Revision tracking records
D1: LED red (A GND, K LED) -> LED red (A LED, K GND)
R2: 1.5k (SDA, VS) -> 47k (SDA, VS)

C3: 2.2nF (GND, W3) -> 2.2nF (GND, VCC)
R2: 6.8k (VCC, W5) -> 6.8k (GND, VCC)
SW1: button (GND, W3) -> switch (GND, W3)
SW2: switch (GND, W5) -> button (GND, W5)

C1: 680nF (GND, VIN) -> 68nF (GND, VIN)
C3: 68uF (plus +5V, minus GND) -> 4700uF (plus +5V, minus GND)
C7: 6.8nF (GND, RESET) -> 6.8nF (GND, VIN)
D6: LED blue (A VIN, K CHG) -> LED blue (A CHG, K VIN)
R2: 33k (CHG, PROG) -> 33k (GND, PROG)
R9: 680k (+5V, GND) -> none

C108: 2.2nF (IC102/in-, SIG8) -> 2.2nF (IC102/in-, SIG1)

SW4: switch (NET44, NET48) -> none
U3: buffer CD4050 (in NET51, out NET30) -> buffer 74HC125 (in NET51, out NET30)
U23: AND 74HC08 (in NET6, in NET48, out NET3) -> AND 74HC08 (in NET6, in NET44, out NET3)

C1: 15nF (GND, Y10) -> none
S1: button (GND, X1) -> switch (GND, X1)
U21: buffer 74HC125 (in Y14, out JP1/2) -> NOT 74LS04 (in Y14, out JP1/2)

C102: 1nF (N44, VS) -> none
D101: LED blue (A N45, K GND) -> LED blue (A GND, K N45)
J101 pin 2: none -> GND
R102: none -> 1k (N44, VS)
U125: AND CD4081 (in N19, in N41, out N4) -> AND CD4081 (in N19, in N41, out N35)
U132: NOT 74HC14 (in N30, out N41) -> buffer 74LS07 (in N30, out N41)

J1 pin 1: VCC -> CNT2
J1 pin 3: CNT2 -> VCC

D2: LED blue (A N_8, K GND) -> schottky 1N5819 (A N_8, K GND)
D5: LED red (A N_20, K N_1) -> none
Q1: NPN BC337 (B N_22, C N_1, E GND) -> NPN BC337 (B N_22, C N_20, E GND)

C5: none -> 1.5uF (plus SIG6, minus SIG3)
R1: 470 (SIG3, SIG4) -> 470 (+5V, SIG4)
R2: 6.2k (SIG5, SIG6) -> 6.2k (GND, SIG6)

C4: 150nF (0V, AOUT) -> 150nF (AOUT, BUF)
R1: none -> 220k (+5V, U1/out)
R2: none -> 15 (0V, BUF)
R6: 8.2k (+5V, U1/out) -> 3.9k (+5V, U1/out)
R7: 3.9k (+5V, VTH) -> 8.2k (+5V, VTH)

Your task
For this exercise, give the entries above again with no difference at all.

Solved problem
D1: LED red (A GND, K LED) -> LED red (A LED, K GND)
R2: 1.5k (SDA, VS) -> 47k (SDA, VS)

C3: 2.2nF (GND, W3) -> 2.2nF (GND, VCC)
R2: 6.8k (VCC, W5) -> 6.8k (GND, VCC)
SW1: button (GND, W3) -> switch (GND, W3)
SW2: switch (GND, W5) -> button (GND, W5)

C1: 680nF (GND, VIN) -> 68nF (GND, VIN)
C3: 68uF (plus +5V, minus GND) -> 4700uF (plus +5V, minus GND)
C7: 6.8nF (GND, RESET) -> 6.8nF (GND, VIN)
D6: LED blue (A VIN, K CHG) -> LED blue (A CHG, K VIN)
R2: 33k (CHG, PROG) -> 33k (GND, PROG)
R9: 680k (+5V, GND) -> none

C108: 2.2nF (IC102/in-, SIG8) -> 2.2nF (IC102/in-, SIG1)

SW4: switch (NET44, NET48) -> none
U3: buffer CD4050 (in NET51, out NET30) -> buffer 74HC125 (in NET51, out NET30)
U23: AND 74HC08 (in NET6, in NET48, out NET3) -> AND 74HC08 (in NET6, in NET44, out NET3)

C1: 15nF (GND, Y10) -> none
S1: button (GND, X1) -> switch (GND, X1)
U21: buffer 74HC125 (in Y14, out JP1/2) -> NOT 74LS04 (in Y14, out JP1/2)

C102: 1nF (N44, VS) -> none
D101: LED blue (A N45, K GND) -> LED blue (A GND, K N45)
J101 pin 2: none -> GND
R102: none -> 1k (N44, VS)
U125: AND CD4081 (in N19, in N41, out N4) -> AND CD4081 (in N19, in N41, out N35)
U132: NOT 74HC14 (in N30, out N41) -> buffer 74LS07 (in N30, out N41)

J1 pin 1: VCC -> CNT2
J1 pin 3: CNT2 -> VCC

D2: LED blue (A N_8, K GND) -> schottky 1N5819 (A N_8, K GND)
D5: LED red (A N_20, K N_1) -> none
Q1: NPN BC337 (B N_22, C N_1, E GND) -> NPN BC337 (B N_22, C N_20, E GND)

C5: none -> 1.5uF (plus SIG6, minus SIG3)
R1: 470 (SIG3, SIG4) -> 470 (+5V, SIG4)
R2: 6.2k (SIG5, SIG6) -> 6.2k (GND, SIG6)

C4: 150nF (0V, AOUT) -> 150nF (AOUT, BUF)
R1: none -> 220k (+5V, U1/out)
R2: none -> 15 (0V, BUF)
R6: 8.2k (+5V, U1/out) -> 3.9k (+5V, U1/out)
R7: 3.9k (+5V, VTH) -> 8.2k (+5V, VTH)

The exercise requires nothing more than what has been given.